▸ Prompt: Reproduce the material that follows, please, but only from its first line to the line containing "D1: LED orange", inclusive.
○ ○ ○ ○
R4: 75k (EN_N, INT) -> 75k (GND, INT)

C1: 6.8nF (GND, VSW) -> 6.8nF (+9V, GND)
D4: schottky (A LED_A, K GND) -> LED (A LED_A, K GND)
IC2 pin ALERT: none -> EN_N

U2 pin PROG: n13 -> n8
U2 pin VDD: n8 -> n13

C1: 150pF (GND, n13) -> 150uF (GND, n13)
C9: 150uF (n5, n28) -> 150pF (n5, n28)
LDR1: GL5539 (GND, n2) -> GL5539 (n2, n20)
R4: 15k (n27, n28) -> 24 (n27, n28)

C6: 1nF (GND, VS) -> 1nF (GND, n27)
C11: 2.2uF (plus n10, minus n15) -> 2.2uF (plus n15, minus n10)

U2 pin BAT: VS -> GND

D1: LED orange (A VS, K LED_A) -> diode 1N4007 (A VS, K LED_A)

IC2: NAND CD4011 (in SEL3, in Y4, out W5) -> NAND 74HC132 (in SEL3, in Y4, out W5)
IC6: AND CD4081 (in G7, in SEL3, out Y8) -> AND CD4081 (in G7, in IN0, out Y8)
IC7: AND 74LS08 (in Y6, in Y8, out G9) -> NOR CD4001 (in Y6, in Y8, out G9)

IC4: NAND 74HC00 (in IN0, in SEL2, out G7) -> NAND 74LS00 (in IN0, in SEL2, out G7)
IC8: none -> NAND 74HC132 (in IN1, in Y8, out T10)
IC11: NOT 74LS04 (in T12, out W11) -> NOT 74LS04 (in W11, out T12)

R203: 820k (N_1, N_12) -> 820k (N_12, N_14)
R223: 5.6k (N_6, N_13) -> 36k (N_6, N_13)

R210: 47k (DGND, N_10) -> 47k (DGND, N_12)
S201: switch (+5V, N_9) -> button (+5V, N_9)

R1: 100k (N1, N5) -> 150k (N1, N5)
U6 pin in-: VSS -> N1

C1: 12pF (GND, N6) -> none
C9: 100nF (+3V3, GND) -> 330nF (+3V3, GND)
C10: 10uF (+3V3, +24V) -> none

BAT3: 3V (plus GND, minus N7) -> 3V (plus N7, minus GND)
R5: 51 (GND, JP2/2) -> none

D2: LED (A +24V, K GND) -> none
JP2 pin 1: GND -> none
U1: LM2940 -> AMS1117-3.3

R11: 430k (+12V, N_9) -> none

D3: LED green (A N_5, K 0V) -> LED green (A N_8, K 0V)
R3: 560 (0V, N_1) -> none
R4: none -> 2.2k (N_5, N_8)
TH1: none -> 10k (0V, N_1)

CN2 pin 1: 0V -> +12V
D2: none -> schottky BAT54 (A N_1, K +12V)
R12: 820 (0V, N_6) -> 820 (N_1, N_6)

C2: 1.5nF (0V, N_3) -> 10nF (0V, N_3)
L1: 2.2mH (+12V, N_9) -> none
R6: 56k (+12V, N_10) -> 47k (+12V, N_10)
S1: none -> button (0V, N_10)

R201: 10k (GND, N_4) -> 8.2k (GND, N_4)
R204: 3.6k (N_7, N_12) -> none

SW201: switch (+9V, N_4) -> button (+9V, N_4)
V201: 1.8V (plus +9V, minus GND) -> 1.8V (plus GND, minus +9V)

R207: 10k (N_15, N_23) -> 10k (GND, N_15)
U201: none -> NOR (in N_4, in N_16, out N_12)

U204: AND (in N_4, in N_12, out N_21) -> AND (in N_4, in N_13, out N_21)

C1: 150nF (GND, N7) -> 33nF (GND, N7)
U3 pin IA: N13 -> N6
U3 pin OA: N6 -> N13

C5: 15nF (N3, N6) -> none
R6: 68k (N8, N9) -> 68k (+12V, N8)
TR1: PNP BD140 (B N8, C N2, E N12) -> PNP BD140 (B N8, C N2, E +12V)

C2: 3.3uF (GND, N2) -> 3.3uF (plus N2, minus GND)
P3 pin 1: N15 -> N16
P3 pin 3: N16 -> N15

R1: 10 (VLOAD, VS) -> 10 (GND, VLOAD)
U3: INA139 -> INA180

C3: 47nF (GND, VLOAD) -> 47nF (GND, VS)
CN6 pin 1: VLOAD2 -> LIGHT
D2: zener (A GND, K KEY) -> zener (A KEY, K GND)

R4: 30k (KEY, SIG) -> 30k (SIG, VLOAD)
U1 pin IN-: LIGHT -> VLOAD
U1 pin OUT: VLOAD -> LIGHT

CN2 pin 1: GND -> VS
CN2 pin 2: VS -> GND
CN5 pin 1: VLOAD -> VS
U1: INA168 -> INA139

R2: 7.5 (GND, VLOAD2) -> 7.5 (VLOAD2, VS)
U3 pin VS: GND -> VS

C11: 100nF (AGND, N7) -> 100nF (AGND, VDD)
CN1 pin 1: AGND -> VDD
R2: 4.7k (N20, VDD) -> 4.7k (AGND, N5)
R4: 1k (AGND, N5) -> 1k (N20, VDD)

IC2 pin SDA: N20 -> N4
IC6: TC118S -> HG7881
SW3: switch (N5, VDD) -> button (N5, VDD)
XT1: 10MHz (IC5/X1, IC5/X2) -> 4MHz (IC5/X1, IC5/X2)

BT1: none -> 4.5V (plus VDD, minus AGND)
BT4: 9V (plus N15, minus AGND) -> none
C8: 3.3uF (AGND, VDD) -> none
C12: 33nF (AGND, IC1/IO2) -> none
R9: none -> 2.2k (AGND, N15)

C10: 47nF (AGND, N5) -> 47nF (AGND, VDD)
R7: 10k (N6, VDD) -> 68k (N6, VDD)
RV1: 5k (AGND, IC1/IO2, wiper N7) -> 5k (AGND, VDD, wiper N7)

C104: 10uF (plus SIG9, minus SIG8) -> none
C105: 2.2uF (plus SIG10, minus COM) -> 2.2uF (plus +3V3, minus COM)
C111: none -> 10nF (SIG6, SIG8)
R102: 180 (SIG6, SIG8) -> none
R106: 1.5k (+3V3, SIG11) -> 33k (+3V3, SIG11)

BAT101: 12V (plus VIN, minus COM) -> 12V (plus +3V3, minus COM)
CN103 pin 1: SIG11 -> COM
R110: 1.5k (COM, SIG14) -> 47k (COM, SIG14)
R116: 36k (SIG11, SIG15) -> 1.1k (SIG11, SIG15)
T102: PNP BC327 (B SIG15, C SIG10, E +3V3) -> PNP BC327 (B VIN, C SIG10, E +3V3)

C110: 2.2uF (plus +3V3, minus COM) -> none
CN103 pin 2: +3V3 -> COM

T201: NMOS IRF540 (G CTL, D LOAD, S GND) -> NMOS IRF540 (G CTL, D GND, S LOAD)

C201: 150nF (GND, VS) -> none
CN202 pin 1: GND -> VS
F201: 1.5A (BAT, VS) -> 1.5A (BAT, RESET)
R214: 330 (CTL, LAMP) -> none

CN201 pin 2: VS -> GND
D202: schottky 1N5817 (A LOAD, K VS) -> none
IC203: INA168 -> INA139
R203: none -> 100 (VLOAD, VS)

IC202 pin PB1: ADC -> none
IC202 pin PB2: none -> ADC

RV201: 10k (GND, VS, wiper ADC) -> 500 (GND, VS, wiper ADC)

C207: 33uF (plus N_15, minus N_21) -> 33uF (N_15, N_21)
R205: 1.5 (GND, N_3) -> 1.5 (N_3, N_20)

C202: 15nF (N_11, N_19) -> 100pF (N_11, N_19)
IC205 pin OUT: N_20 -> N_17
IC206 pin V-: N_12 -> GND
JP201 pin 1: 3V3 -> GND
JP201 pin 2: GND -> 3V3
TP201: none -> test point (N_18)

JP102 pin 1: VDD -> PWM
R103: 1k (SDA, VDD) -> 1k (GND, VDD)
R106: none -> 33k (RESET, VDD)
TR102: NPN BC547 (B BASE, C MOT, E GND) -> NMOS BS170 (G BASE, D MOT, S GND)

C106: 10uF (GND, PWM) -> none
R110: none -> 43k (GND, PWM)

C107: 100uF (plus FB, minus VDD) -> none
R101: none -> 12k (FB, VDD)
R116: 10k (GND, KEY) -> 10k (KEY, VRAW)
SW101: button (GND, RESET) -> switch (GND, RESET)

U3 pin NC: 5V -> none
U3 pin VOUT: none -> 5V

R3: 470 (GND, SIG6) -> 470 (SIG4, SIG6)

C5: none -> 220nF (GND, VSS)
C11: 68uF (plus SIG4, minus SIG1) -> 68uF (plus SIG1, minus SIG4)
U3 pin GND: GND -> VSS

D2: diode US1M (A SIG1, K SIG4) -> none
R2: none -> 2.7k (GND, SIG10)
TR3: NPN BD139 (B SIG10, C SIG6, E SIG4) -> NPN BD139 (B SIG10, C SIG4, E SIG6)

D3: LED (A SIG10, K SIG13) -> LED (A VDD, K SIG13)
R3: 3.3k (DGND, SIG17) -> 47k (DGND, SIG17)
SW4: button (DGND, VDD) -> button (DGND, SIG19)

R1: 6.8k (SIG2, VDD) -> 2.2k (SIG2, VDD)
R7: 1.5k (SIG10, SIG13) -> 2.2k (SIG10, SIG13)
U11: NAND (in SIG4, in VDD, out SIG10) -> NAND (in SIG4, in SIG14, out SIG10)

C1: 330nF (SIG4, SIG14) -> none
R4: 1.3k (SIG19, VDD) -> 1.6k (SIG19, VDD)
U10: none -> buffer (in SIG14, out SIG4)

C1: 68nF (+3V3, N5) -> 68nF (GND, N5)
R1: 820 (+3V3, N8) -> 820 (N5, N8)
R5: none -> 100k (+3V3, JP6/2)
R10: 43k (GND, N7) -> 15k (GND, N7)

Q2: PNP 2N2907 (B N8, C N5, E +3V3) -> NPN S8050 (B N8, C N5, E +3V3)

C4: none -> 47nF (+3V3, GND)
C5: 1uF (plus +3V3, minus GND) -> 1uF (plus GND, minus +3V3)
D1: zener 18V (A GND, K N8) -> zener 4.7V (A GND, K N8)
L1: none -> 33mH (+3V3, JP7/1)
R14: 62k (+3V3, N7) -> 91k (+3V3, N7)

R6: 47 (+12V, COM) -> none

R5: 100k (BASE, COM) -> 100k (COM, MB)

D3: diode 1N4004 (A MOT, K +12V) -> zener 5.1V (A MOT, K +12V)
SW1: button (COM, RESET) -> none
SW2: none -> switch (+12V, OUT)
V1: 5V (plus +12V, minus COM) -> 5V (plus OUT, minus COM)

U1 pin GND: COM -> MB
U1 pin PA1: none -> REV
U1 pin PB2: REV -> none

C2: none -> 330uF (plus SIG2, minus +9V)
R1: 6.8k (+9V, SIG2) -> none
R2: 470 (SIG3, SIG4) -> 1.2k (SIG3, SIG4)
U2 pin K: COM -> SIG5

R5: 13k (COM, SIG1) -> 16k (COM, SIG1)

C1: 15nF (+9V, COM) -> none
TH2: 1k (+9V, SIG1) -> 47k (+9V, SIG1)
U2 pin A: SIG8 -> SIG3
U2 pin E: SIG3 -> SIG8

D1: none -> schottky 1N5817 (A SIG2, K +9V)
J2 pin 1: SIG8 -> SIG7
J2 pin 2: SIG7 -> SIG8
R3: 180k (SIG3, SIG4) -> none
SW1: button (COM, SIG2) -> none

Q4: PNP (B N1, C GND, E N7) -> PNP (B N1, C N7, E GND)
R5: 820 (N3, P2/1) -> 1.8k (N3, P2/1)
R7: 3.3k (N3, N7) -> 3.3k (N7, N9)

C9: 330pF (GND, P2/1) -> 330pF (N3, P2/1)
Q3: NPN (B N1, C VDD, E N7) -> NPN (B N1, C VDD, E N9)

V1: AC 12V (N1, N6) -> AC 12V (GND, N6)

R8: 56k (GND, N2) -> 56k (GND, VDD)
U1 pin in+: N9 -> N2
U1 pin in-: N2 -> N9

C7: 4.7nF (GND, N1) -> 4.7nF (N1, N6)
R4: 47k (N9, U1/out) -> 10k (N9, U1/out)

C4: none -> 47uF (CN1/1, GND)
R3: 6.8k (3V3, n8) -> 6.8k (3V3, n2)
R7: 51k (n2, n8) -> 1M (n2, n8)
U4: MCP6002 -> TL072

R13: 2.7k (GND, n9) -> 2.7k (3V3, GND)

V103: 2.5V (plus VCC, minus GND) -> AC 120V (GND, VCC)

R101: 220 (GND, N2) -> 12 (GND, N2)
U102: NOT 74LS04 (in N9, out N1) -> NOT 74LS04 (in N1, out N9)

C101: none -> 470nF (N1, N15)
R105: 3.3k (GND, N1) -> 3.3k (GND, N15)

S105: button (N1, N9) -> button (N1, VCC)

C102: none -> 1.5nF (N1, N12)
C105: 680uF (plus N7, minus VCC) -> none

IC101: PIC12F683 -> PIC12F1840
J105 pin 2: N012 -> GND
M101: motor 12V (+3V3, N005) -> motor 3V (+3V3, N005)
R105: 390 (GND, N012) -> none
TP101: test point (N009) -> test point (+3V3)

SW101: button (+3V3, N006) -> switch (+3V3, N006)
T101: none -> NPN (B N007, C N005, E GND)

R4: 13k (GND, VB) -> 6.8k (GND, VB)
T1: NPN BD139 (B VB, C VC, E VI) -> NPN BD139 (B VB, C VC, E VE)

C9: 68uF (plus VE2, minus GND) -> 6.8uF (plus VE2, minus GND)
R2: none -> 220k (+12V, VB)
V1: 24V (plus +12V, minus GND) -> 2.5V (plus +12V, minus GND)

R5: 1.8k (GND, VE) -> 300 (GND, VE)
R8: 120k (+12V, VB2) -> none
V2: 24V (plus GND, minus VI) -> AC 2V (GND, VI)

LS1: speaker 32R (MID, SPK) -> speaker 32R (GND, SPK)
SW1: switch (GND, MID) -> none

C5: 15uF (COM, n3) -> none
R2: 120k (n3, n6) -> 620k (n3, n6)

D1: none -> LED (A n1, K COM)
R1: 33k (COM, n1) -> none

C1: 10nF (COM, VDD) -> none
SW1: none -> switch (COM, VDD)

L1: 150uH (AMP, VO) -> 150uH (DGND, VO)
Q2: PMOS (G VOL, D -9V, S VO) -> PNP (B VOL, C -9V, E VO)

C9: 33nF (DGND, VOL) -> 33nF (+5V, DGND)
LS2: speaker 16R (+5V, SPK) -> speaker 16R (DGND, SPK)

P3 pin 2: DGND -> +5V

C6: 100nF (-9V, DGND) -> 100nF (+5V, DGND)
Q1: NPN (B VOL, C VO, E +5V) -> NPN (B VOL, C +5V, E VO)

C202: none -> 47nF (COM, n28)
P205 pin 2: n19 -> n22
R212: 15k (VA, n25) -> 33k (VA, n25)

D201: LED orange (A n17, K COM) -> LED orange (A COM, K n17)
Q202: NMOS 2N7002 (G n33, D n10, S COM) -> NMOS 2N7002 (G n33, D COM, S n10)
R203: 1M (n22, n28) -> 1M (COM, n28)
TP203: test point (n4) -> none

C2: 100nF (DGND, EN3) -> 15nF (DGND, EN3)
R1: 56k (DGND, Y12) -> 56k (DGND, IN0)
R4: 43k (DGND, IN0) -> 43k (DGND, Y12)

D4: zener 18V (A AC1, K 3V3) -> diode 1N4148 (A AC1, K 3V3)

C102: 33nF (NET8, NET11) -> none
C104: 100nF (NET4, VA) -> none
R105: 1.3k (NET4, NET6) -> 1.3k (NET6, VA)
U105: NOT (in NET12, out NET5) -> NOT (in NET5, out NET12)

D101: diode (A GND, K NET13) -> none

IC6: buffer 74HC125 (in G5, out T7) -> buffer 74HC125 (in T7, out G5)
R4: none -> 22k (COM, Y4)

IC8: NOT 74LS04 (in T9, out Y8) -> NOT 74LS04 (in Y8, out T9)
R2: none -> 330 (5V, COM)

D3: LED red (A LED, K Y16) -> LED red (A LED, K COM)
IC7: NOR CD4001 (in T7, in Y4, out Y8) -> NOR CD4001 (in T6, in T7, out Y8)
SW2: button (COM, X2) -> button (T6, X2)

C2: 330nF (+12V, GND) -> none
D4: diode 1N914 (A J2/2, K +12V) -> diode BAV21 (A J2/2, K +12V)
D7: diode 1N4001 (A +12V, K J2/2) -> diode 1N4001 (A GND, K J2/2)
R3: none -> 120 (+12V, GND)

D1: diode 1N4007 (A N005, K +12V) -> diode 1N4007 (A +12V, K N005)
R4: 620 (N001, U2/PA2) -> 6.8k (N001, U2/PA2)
○ ○ ○ ○
▸ Output for this task:
R4: 75k (EN_N, INT) -> 75k (GND, INT)

C1: 6.8nF (GND, VSW) -> 6.8nF (+9V, GND)
D4: schottky (A LED_A, K GND) -> LED (A LED_A, K GND)
IC2 pin ALERT: none -> EN_N

U2 pin PROG: n13 -> n8
U2 pin VDD: n8 -> n13

C1: 150pF (GND, n13) -> 150uF (GND, n13)
C9: 150uF (n5, n28) -> 150pF (n5, n28)
LDR1: GL5539 (GND, n2) -> GL5539 (n2, n20)
R4: 15k (n27, n28) -> 24 (n27, n28)

C6: 1nF (GND, VS) -> 1nF (GND, n27)
C11: 2.2uF (plus n10, minus n15) -> 2.2uF (plus n15, minus n10)

U2 pin BAT: VS -> GND

D1: LED orange (A VS, K LED_A) -> diode 1N4007 (A VS, K LED_A)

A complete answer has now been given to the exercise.